#### WHAT THIS TASK INVOLVES:
Reproduce the listing below, substituting "Give the position of" for each occurrence of "Identify the location of" and leaving every other part unchanged.
• • •
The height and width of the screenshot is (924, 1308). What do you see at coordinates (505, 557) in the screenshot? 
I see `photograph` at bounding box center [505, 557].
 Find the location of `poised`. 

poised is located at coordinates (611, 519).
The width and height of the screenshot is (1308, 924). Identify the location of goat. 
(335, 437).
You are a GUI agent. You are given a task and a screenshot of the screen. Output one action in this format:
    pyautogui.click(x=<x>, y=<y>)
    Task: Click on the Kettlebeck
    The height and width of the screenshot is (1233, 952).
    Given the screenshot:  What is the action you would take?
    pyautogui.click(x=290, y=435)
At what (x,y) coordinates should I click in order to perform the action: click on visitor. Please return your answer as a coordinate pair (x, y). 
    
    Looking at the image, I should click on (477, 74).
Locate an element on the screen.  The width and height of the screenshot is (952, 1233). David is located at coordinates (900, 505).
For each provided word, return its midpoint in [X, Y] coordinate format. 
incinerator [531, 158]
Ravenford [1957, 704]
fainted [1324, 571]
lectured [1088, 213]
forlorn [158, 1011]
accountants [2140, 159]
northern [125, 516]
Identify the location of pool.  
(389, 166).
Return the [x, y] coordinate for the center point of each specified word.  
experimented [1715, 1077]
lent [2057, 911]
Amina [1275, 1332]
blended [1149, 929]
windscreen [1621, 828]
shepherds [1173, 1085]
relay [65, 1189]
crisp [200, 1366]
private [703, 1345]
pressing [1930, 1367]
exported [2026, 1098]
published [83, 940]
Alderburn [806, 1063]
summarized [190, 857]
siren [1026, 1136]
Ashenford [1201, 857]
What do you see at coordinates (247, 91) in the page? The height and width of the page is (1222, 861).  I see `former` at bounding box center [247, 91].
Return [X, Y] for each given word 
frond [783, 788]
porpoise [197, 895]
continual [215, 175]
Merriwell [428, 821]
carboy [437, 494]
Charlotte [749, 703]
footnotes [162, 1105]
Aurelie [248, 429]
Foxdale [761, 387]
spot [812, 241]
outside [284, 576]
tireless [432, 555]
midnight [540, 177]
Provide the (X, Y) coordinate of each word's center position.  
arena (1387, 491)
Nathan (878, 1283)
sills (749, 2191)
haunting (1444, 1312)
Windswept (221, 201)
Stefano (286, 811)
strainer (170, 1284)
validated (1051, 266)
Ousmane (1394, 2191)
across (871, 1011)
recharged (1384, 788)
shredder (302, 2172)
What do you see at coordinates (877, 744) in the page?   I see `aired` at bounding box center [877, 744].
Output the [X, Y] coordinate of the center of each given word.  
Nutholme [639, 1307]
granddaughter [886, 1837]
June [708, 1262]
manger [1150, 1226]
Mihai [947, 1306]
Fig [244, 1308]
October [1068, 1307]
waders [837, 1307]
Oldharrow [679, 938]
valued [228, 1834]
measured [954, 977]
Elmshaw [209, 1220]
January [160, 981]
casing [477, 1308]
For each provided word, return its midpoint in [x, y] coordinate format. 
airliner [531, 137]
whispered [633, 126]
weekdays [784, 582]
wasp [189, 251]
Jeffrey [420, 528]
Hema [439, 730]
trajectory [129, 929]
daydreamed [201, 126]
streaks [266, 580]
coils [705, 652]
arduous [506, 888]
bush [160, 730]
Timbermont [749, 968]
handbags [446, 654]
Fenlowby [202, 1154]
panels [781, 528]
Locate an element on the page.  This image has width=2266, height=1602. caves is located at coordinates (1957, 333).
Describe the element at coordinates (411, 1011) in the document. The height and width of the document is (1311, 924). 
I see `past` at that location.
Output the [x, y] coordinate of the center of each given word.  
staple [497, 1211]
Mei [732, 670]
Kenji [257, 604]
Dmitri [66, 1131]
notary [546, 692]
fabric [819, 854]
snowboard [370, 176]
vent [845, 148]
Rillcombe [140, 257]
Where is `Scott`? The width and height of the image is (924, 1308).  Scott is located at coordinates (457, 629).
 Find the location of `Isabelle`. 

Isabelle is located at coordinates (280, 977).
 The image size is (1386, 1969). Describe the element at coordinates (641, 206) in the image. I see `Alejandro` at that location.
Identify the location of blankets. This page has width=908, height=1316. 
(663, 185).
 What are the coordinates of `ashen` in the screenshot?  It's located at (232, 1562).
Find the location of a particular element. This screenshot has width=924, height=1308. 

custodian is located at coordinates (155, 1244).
• • •
#### WRITTEN RESPONSE:
The height and width of the screenshot is (924, 1308). What do you see at coordinates (505, 557) in the screenshot? 
I see `photograph` at bounding box center [505, 557].
 Find the location of `poised`. 

poised is located at coordinates (611, 519).
The width and height of the screenshot is (1308, 924). Give the position of goat. 
(335, 437).
You are a GUI agent. You are given a task and a screenshot of the screen. Output one action in this format:
    pyautogui.click(x=<x>, y=<y>)
    Task: Click on the Kettlebeck
    The height and width of the screenshot is (1233, 952).
    Given the screenshot:  What is the action you would take?
    pyautogui.click(x=290, y=435)
At what (x,y) coordinates should I click in order to perform the action: click on visitor. Please return your answer as a coordinate pair (x, y). 
    
    Looking at the image, I should click on (477, 74).
Locate an element on the screen.  The width and height of the screenshot is (952, 1233). David is located at coordinates (900, 505).
For each provided word, return its midpoint in [X, Y] coordinate format. 
incinerator [531, 158]
Ravenford [1957, 704]
fainted [1324, 571]
lectured [1088, 213]
forlorn [158, 1011]
accountants [2140, 159]
northern [125, 516]
Give the position of pool.  
(389, 166).
Return the [x, y] coordinate for the center point of each specified word.  
experimented [1715, 1077]
lent [2057, 911]
Amina [1275, 1332]
blended [1149, 929]
windscreen [1621, 828]
shepherds [1173, 1085]
relay [65, 1189]
crisp [200, 1366]
private [703, 1345]
pressing [1930, 1367]
exported [2026, 1098]
published [83, 940]
Alderburn [806, 1063]
summarized [190, 857]
siren [1026, 1136]
Ashenford [1201, 857]
What do you see at coordinates (247, 91) in the page? The height and width of the page is (1222, 861).  I see `former` at bounding box center [247, 91].
Return [X, Y] for each given word 
frond [783, 788]
porpoise [197, 895]
continual [215, 175]
Merriwell [428, 821]
carboy [437, 494]
Charlotte [749, 703]
footnotes [162, 1105]
Aurelie [248, 429]
Foxdale [761, 387]
spot [812, 241]
outside [284, 576]
tireless [432, 555]
midnight [540, 177]
Provide the (X, Y) coordinate of each word's center position.  
arena (1387, 491)
Nathan (878, 1283)
sills (749, 2191)
haunting (1444, 1312)
Windswept (221, 201)
Stefano (286, 811)
strainer (170, 1284)
validated (1051, 266)
Ousmane (1394, 2191)
across (871, 1011)
recharged (1384, 788)
shredder (302, 2172)
What do you see at coordinates (877, 744) in the page?   I see `aired` at bounding box center [877, 744].
Output the [X, Y] coordinate of the center of each given word.  
Nutholme [639, 1307]
granddaughter [886, 1837]
June [708, 1262]
manger [1150, 1226]
Mihai [947, 1306]
Fig [244, 1308]
October [1068, 1307]
waders [837, 1307]
Oldharrow [679, 938]
valued [228, 1834]
measured [954, 977]
Elmshaw [209, 1220]
January [160, 981]
casing [477, 1308]
For each provided word, return its midpoint in [x, y] coordinate format. 
airliner [531, 137]
whispered [633, 126]
weekdays [784, 582]
wasp [189, 251]
Jeffrey [420, 528]
Hema [439, 730]
trajectory [129, 929]
daydreamed [201, 126]
streaks [266, 580]
coils [705, 652]
arduous [506, 888]
bush [160, 730]
Timbermont [749, 968]
handbags [446, 654]
Fenlowby [202, 1154]
panels [781, 528]
Locate an element on the page.  This image has width=2266, height=1602. caves is located at coordinates (1957, 333).
Describe the element at coordinates (411, 1011) in the document. The height and width of the document is (1311, 924). 
I see `past` at that location.
Output the [x, y] coordinate of the center of each given word.  
staple [497, 1211]
Mei [732, 670]
Kenji [257, 604]
Dmitri [66, 1131]
notary [546, 692]
fabric [819, 854]
snowboard [370, 176]
vent [845, 148]
Rillcombe [140, 257]
Where is `Scott`? The width and height of the image is (924, 1308).  Scott is located at coordinates (457, 629).
 Find the location of `Isabelle`. 

Isabelle is located at coordinates (280, 977).
 The image size is (1386, 1969). Describe the element at coordinates (641, 206) in the image. I see `Alejandro` at that location.
Give the position of blankets. This page has width=908, height=1316. 
(663, 185).
 What are the coordinates of `ashen` in the screenshot?  It's located at (232, 1562).
Find the location of a particular element. This screenshot has width=924, height=1308. 

custodian is located at coordinates (155, 1244).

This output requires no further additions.